→ **Record excerpts**:

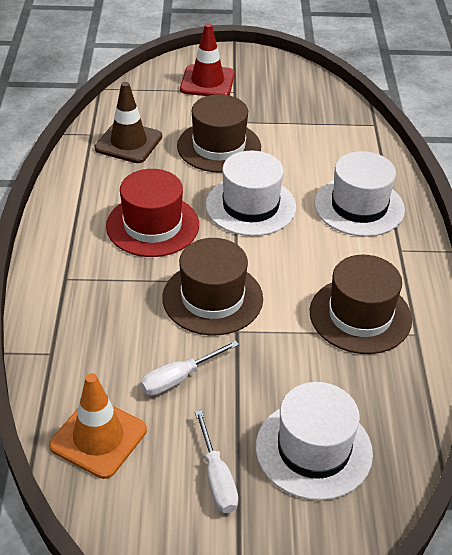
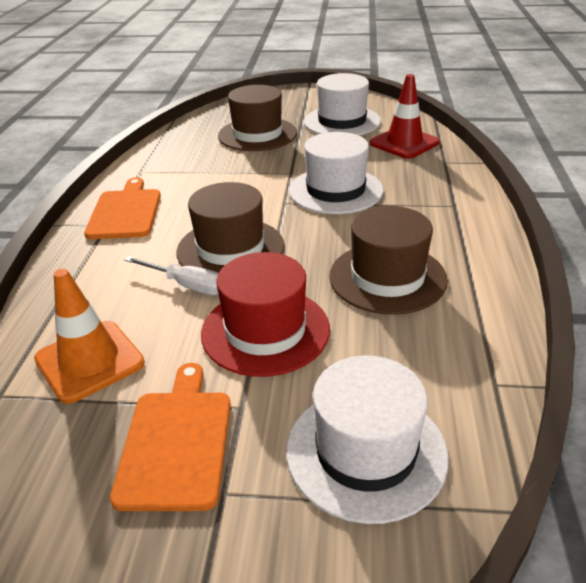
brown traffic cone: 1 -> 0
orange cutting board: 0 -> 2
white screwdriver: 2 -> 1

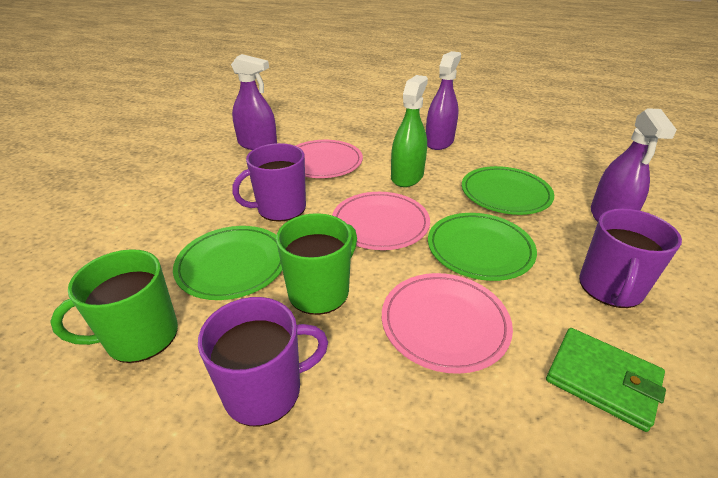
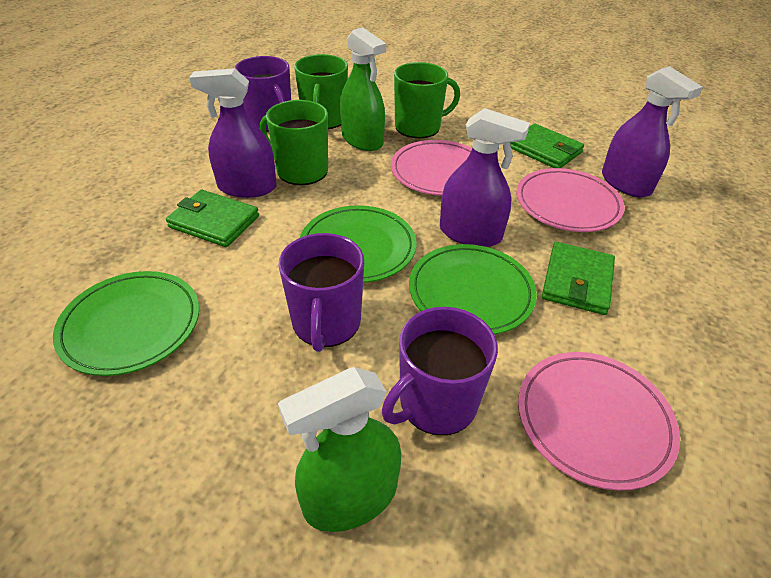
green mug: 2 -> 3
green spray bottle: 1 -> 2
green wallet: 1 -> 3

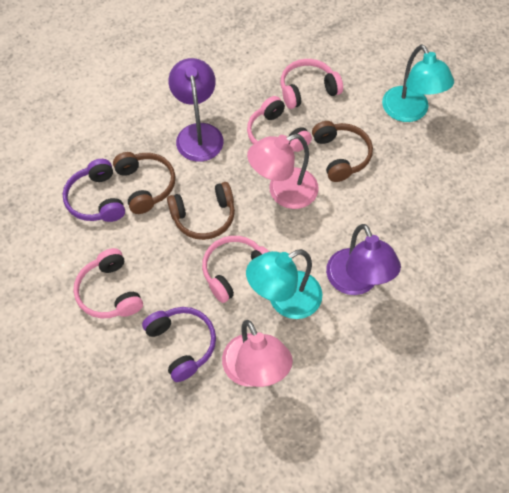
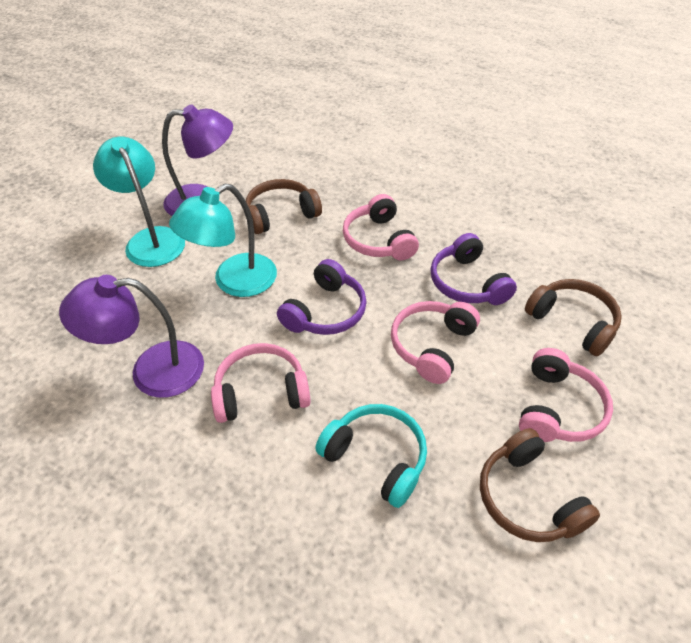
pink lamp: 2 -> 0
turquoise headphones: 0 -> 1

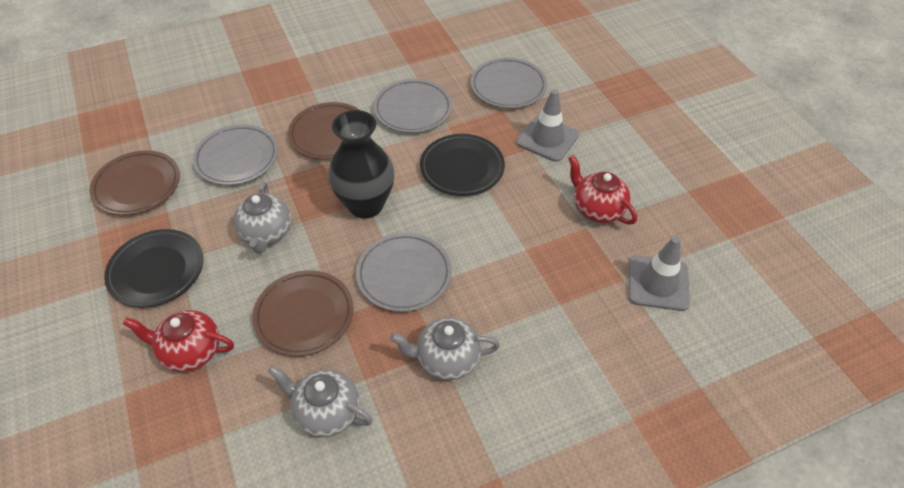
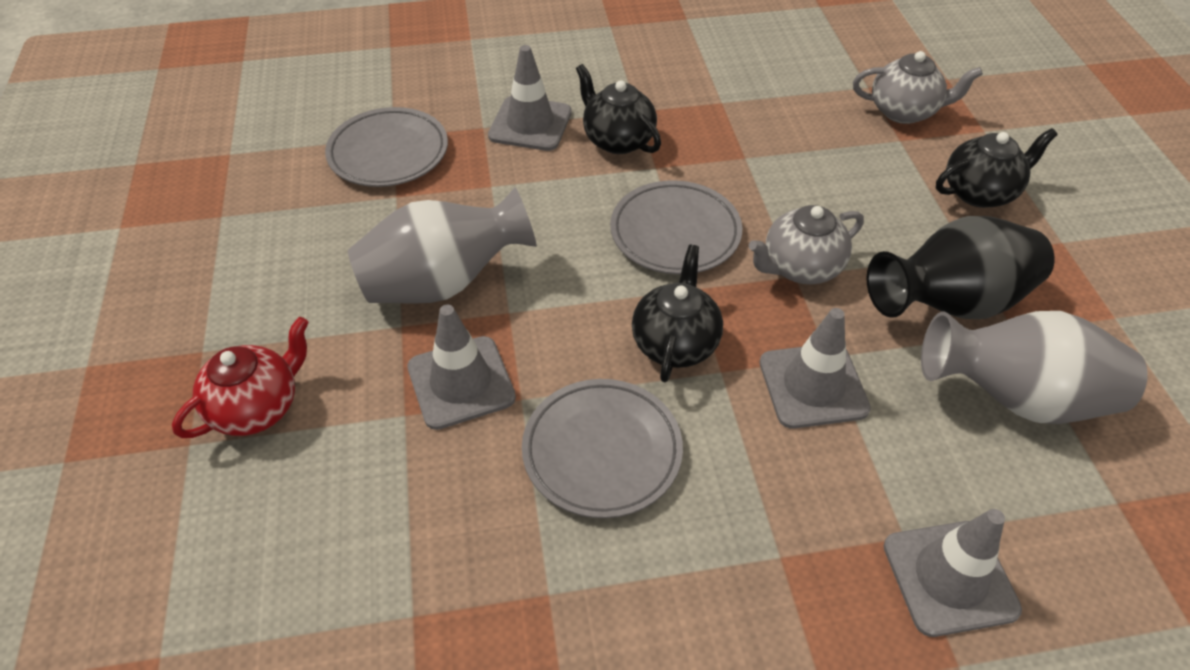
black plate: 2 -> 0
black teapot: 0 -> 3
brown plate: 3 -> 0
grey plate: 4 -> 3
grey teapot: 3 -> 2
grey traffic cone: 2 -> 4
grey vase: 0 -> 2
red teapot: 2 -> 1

→ **Activity**:
What is needed is a word-for-word copy of the data above, free of any images.

→ **Final answer**:
brown traffic cone: 1 -> 0
orange cutting board: 0 -> 2
white screwdriver: 2 -> 1

green mug: 2 -> 3
green spray bottle: 1 -> 2
green wallet: 1 -> 3

pink lamp: 2 -> 0
turquoise headphones: 0 -> 1

black plate: 2 -> 0
black teapot: 0 -> 3
brown plate: 3 -> 0
grey plate: 4 -> 3
grey teapot: 3 -> 2
grey traffic cone: 2 -> 4
grey vase: 0 -> 2
red teapot: 2 -> 1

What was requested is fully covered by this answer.